BRIEF
Repeat exactly the lines of the records below, starting at the line containing "brown semicircle: (170, 57)" and ending at the line containing "green line: (62, 28) -> (84, 44), moved". Leave the pictures out.

Segment Start: DATA TO EXAMINE

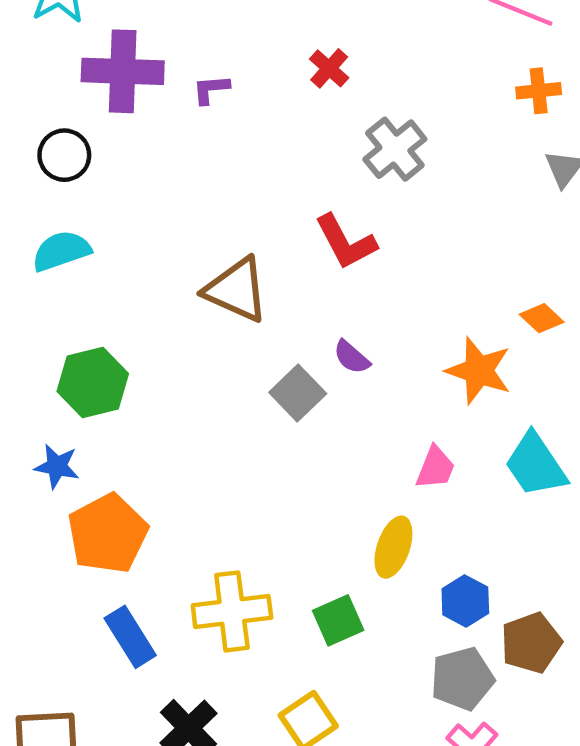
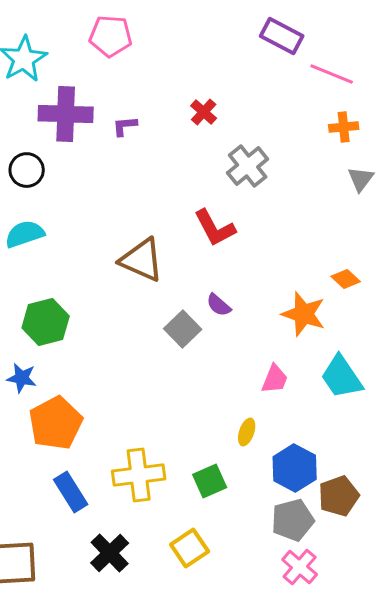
yellow ellipse: (393, 547) -> (247, 432), size x0.7
blue hexagon: (465, 601) -> (295, 468), size x1.4

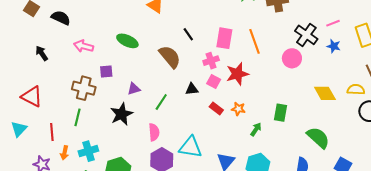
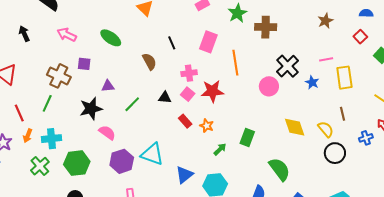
pink line: (333, 23) -> (326, 59), moved
pink rectangle: (224, 38) -> (208, 42), moved
brown semicircle: (170, 57) -> (149, 62), size x0.7
yellow semicircle: (356, 90) -> (326, 129), turned 36
red line: (52, 132) -> (19, 113), turned -30
pink semicircle: (154, 132) -> (107, 133), moved, turned -60

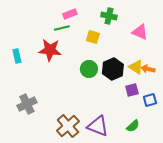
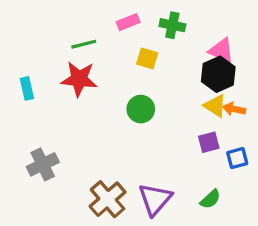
pink rectangle: (70, 14) -> (128, 22), moved
green line: (62, 28) -> (84, 44), moved
black hexagon: (113, 69) -> (218, 74), moved
purple triangle: (98, 126) -> (155, 199), turned 50

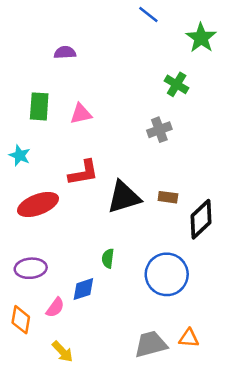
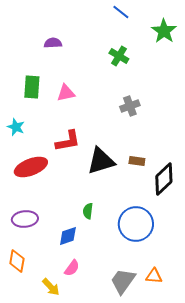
green cross: (177, 84) -> (119, 56), moved
pink semicircle: (55, 307) -> (72, 268), moved
gray trapezoid: (151, 344) -> (123, 281), turned -40

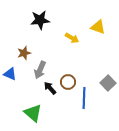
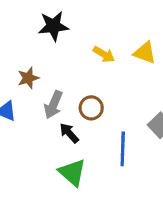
yellow triangle: (98, 27) -> (145, 53), moved
brown circle: (68, 82) -> (91, 108), moved
green triangle: (33, 113) -> (72, 172), moved

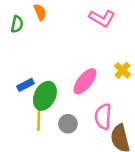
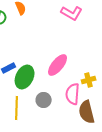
yellow cross: (123, 70) -> (89, 80), moved, turned 32
yellow line: (39, 116) -> (17, 108), moved

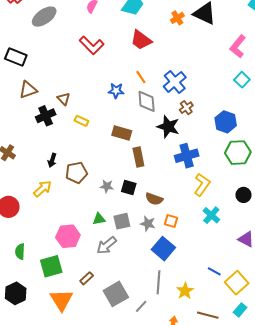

Segment End: DATA TO EXAMINE

RESPONSE TO THIS TASK
brown semicircle: (170, 57) -> (149, 62), size x0.7
yellow semicircle: (356, 90) -> (326, 129), turned 36
red line: (52, 132) -> (19, 113), turned -30
pink semicircle: (154, 132) -> (107, 133), moved, turned -60

pink rectangle: (70, 14) -> (128, 22), moved
green line: (62, 28) -> (84, 44), moved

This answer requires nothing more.